* [YOUR OBJECTIVE]: In the data below, find the line containing "yellow banana: 1 -> 0", then set down that line and every later line up to and including the line containing "white phone: 4 -> 7", exactly.

* [RECORDS PROVIDED]:
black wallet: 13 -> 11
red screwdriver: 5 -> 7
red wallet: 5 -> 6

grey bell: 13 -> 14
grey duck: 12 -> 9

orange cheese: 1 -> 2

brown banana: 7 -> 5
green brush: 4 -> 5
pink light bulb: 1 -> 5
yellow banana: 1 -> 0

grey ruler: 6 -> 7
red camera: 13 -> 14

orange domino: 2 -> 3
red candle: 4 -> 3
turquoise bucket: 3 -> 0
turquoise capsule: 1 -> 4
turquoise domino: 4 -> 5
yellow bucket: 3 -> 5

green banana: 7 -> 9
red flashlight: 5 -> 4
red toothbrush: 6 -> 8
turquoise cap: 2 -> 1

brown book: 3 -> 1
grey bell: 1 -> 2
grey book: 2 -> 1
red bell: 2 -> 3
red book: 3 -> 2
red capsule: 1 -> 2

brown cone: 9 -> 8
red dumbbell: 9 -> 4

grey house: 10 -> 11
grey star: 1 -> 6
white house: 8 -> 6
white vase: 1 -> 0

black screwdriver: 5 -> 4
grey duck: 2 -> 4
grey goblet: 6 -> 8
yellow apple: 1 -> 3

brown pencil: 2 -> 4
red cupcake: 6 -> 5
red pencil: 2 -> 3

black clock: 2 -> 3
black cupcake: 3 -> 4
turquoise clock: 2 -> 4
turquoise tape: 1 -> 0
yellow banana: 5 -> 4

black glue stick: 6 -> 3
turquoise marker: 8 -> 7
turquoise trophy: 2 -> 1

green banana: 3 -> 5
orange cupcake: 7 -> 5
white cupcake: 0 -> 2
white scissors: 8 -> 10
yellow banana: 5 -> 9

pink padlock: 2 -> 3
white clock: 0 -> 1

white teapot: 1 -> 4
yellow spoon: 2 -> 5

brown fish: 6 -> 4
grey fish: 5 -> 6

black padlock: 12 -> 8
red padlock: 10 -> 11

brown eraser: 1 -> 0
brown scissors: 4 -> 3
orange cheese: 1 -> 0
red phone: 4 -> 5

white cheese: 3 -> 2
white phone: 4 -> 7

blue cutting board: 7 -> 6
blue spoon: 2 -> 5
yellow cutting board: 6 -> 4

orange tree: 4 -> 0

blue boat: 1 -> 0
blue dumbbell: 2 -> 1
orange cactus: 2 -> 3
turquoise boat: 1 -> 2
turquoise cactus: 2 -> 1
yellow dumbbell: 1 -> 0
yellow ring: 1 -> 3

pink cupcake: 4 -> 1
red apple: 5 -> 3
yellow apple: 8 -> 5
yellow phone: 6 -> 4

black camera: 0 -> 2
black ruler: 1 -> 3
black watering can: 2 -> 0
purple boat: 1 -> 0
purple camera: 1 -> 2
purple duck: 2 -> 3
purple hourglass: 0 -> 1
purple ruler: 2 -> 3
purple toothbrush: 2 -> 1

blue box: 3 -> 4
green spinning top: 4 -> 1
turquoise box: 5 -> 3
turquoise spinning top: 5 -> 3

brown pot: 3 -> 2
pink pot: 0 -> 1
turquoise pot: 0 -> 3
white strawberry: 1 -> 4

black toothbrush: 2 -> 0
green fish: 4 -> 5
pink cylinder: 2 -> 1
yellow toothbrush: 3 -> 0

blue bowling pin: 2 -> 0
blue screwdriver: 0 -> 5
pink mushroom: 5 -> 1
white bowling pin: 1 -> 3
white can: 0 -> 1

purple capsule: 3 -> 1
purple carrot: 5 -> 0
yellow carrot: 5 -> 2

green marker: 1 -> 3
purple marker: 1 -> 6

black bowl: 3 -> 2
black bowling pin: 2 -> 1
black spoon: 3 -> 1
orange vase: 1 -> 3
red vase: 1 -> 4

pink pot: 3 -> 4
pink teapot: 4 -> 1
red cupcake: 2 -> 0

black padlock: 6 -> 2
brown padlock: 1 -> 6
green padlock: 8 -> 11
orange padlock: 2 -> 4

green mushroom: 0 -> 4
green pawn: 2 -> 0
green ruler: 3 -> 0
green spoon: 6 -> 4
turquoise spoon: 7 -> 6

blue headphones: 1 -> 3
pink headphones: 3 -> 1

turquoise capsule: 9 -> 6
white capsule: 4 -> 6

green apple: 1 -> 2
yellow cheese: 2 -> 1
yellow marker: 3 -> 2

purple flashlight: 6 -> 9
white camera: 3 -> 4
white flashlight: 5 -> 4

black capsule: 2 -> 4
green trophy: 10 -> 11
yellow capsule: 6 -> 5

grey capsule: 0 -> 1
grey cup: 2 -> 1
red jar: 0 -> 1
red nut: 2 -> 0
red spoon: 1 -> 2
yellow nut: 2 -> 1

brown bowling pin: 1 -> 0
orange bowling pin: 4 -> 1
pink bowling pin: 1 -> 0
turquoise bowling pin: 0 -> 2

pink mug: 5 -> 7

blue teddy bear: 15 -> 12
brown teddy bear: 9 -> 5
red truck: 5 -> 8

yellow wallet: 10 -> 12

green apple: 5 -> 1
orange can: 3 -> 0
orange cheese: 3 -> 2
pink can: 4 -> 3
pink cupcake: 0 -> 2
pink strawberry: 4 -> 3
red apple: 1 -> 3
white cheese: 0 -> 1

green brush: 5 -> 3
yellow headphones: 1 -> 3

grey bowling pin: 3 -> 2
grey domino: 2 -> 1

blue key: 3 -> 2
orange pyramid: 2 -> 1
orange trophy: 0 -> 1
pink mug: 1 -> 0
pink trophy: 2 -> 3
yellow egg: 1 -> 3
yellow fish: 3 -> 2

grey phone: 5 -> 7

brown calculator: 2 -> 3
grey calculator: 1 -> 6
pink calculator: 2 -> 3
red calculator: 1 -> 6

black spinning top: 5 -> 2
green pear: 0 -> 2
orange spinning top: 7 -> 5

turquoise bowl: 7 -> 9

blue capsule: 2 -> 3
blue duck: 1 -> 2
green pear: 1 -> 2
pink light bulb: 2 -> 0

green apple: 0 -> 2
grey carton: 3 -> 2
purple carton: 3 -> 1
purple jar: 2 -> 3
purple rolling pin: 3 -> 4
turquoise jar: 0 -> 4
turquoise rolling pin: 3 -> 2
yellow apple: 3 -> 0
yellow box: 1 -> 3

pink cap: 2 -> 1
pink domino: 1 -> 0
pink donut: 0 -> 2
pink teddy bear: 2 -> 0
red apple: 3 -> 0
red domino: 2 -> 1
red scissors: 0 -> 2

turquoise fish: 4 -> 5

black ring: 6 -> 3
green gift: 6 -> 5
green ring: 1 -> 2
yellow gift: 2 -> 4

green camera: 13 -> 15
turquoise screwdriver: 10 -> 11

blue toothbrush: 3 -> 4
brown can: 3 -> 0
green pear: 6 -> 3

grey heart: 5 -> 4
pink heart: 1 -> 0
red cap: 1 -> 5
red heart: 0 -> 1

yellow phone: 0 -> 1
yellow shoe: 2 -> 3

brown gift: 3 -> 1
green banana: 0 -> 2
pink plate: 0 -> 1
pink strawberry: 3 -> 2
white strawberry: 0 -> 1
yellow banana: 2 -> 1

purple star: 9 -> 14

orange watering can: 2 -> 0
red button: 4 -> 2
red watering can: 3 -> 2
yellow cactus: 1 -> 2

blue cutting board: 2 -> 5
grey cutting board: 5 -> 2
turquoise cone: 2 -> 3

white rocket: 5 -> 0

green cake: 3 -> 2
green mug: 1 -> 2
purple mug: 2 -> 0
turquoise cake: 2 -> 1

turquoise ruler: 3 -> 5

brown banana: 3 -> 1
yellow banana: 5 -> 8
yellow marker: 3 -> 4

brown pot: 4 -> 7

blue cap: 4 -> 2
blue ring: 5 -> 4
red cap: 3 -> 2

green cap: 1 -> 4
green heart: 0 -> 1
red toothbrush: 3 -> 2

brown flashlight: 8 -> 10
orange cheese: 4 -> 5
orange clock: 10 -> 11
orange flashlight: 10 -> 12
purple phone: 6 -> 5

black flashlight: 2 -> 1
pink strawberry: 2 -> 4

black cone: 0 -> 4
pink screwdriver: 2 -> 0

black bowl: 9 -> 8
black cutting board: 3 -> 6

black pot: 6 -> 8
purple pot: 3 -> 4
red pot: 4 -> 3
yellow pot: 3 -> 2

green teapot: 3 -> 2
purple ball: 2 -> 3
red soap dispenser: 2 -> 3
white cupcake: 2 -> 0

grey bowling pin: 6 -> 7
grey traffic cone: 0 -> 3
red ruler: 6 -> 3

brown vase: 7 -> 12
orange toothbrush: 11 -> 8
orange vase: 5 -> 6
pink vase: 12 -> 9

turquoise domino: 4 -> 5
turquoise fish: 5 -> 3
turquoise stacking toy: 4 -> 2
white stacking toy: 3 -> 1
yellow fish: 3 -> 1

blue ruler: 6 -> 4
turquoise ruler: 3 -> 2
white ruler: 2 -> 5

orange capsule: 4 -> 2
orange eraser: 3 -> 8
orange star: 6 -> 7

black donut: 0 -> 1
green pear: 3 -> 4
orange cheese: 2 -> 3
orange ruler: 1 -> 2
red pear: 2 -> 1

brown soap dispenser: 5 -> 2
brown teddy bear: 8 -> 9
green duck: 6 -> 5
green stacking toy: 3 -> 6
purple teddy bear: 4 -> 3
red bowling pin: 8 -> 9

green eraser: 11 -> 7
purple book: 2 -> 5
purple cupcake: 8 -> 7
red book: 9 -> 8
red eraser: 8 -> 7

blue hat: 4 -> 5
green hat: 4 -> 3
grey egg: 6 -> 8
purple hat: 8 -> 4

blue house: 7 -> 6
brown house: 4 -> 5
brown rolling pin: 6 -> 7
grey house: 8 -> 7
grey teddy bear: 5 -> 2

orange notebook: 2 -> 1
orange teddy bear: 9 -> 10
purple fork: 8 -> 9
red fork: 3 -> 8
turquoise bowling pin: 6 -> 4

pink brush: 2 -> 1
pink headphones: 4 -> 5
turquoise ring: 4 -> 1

* [YOUR SOLUTION]:
yellow banana: 1 -> 0

grey ruler: 6 -> 7
red camera: 13 -> 14

orange domino: 2 -> 3
red candle: 4 -> 3
turquoise bucket: 3 -> 0
turquoise capsule: 1 -> 4
turquoise domino: 4 -> 5
yellow bucket: 3 -> 5

green banana: 7 -> 9
red flashlight: 5 -> 4
red toothbrush: 6 -> 8
turquoise cap: 2 -> 1

brown book: 3 -> 1
grey bell: 1 -> 2
grey book: 2 -> 1
red bell: 2 -> 3
red book: 3 -> 2
red capsule: 1 -> 2

brown cone: 9 -> 8
red dumbbell: 9 -> 4

grey house: 10 -> 11
grey star: 1 -> 6
white house: 8 -> 6
white vase: 1 -> 0

black screwdriver: 5 -> 4
grey duck: 2 -> 4
grey goblet: 6 -> 8
yellow apple: 1 -> 3

brown pencil: 2 -> 4
red cupcake: 6 -> 5
red pencil: 2 -> 3

black clock: 2 -> 3
black cupcake: 3 -> 4
turquoise clock: 2 -> 4
turquoise tape: 1 -> 0
yellow banana: 5 -> 4

black glue stick: 6 -> 3
turquoise marker: 8 -> 7
turquoise trophy: 2 -> 1

green banana: 3 -> 5
orange cupcake: 7 -> 5
white cupcake: 0 -> 2
white scissors: 8 -> 10
yellow banana: 5 -> 9

pink padlock: 2 -> 3
white clock: 0 -> 1

white teapot: 1 -> 4
yellow spoon: 2 -> 5

brown fish: 6 -> 4
grey fish: 5 -> 6

black padlock: 12 -> 8
red padlock: 10 -> 11

brown eraser: 1 -> 0
brown scissors: 4 -> 3
orange cheese: 1 -> 0
red phone: 4 -> 5

white cheese: 3 -> 2
white phone: 4 -> 7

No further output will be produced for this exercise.